The required output is the stretch from the line containing "R207: 6.8k (NET4, NET10)" through the line containing "U202 pin VSS: GND -> NET6" in the records below, unaltered and with no pictures.

> [SUPPLIED DATA]:
Start of Block

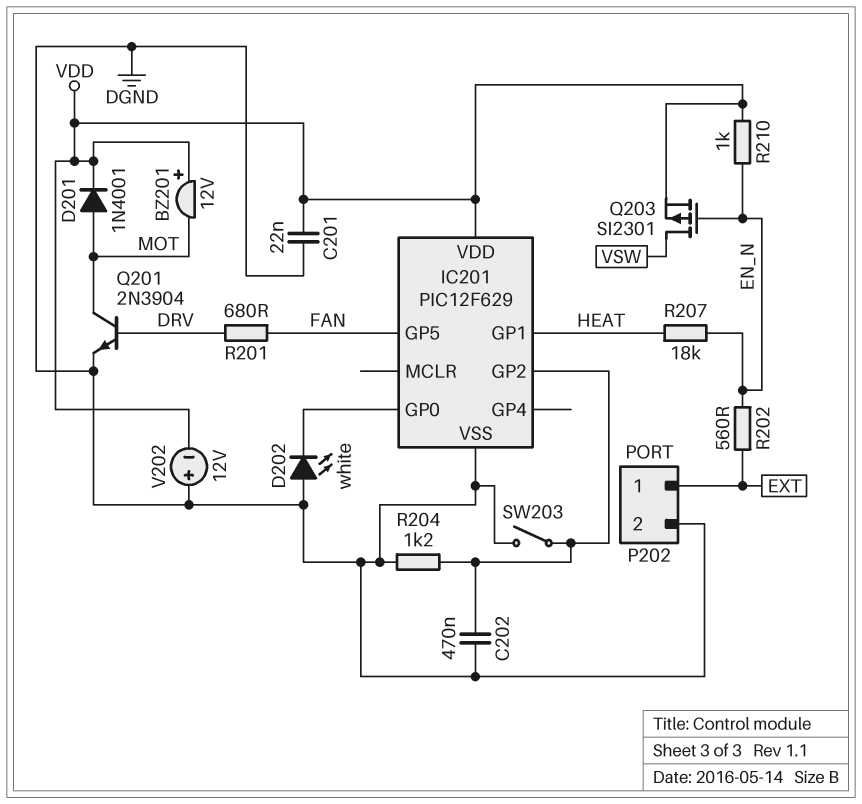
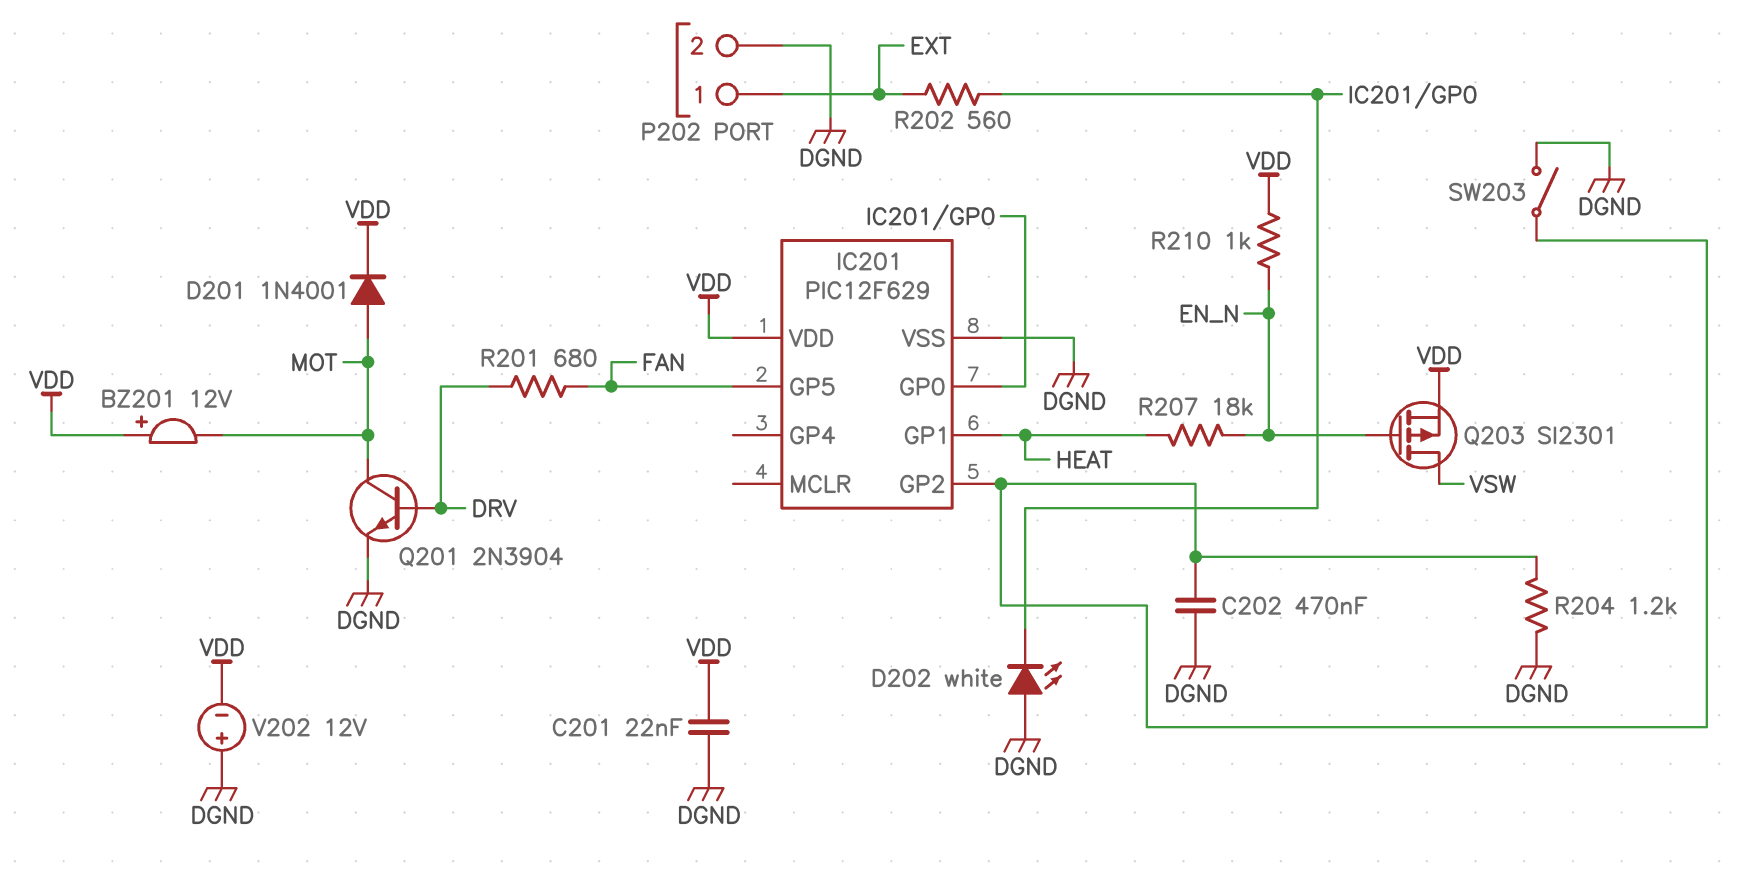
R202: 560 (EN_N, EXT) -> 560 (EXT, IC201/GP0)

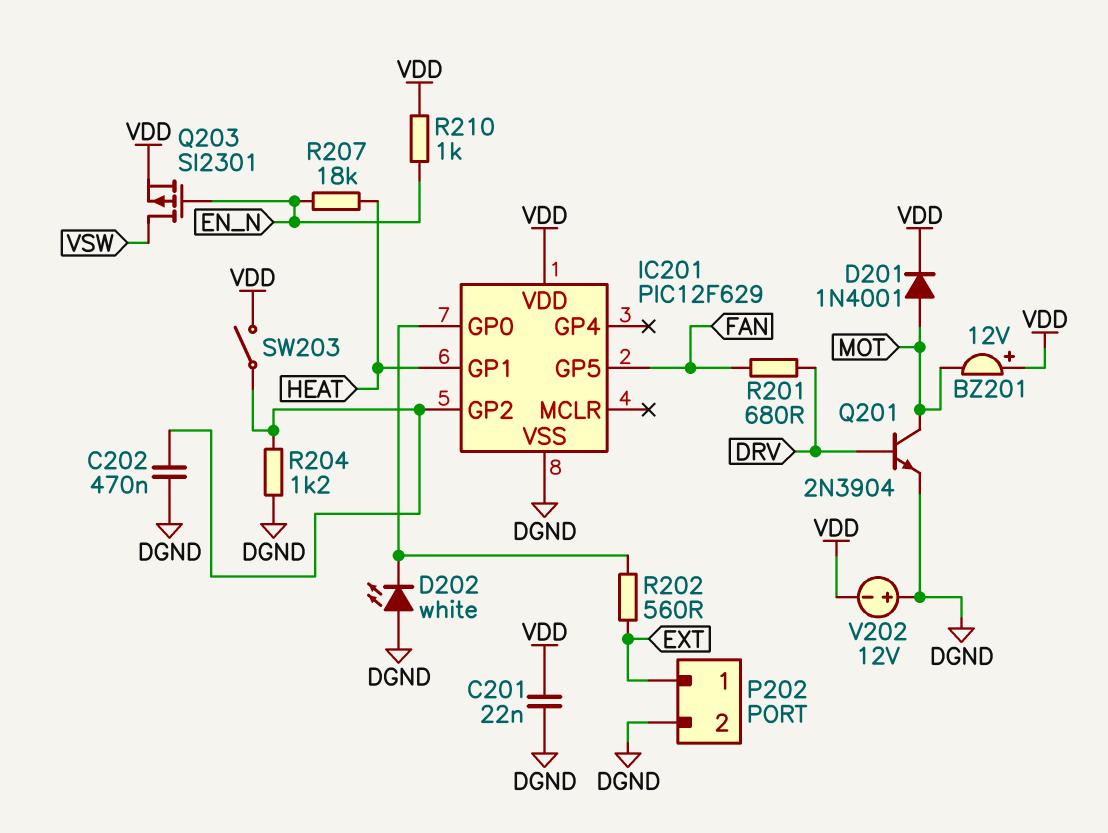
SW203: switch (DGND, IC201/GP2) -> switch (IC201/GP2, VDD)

End of Block
Start of Block

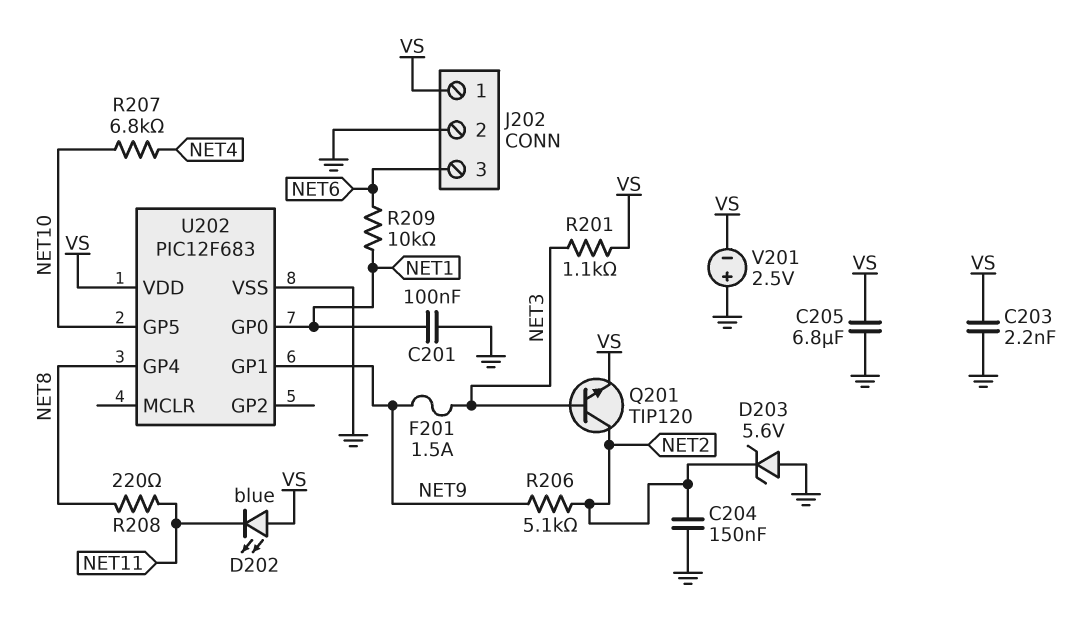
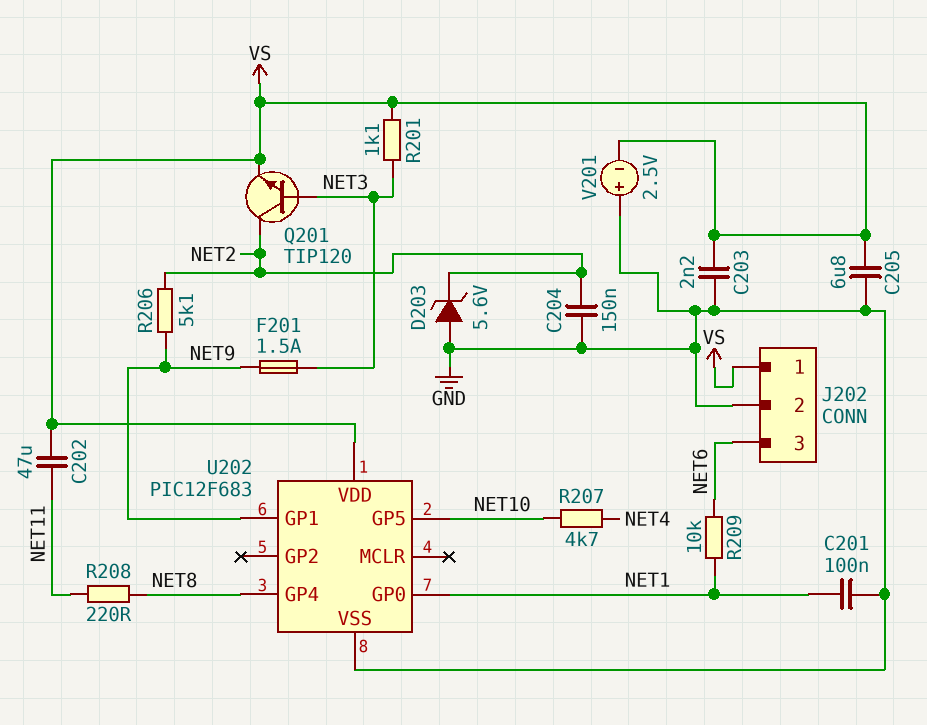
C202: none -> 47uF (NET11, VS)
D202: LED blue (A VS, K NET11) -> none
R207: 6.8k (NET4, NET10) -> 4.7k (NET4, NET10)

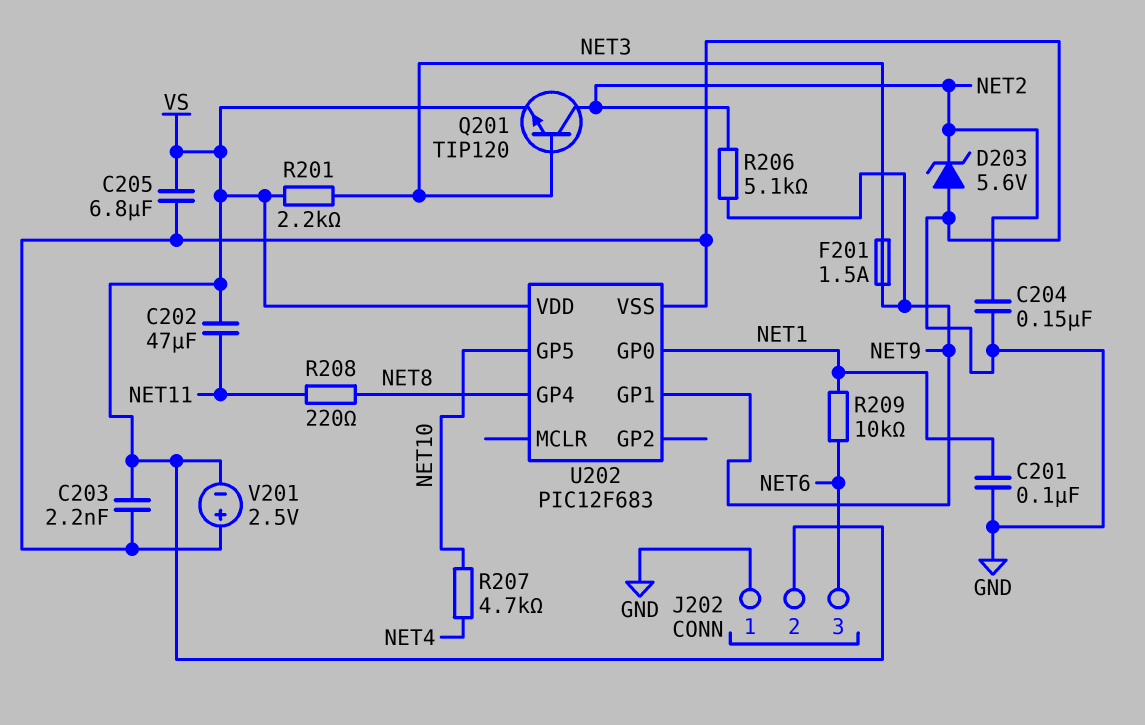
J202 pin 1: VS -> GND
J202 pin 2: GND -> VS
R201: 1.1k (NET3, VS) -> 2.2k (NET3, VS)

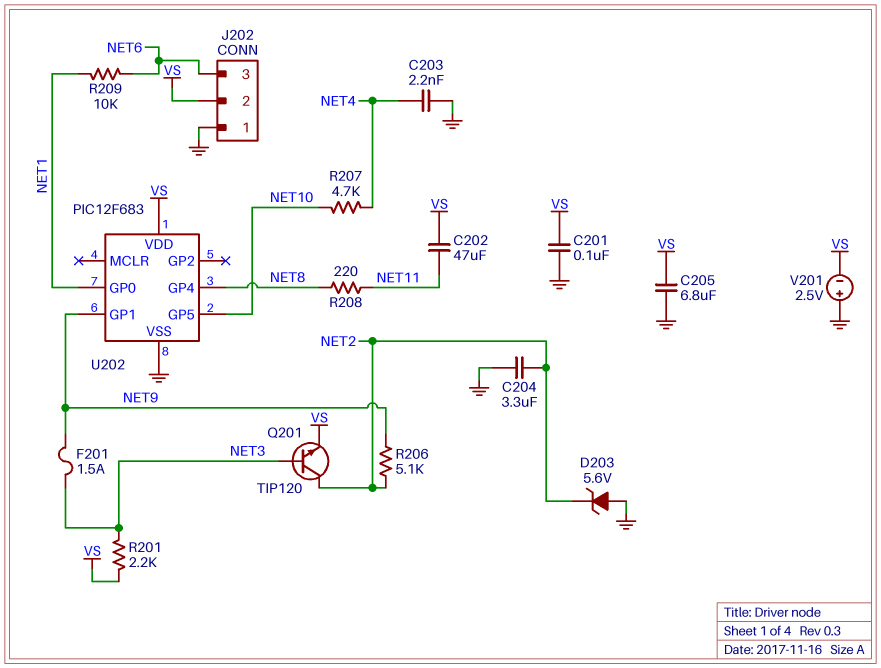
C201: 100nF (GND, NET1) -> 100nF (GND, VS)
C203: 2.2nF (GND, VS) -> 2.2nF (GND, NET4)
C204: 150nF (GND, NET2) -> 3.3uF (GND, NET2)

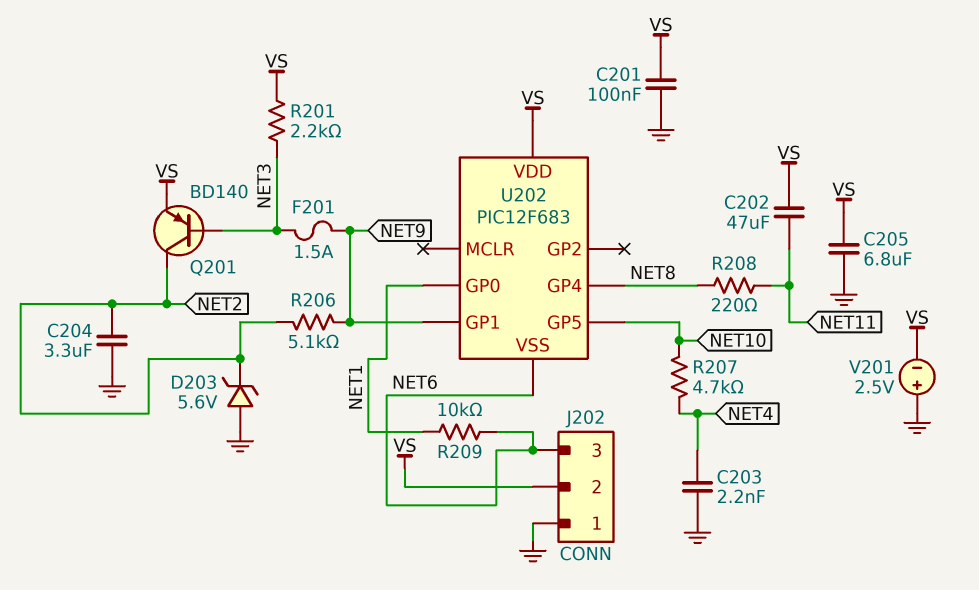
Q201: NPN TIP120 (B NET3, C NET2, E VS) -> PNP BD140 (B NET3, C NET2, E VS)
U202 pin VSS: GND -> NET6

End of Block

> [YOUR SOLUTION]:
R207: 6.8k (NET4, NET10) -> 4.7k (NET4, NET10)

J202 pin 1: VS -> GND
J202 pin 2: GND -> VS
R201: 1.1k (NET3, VS) -> 2.2k (NET3, VS)

C201: 100nF (GND, NET1) -> 100nF (GND, VS)
C203: 2.2nF (GND, VS) -> 2.2nF (GND, NET4)
C204: 150nF (GND, NET2) -> 3.3uF (GND, NET2)

Q201: NPN TIP120 (B NET3, C NET2, E VS) -> PNP BD140 (B NET3, C NET2, E VS)
U202 pin VSS: GND -> NET6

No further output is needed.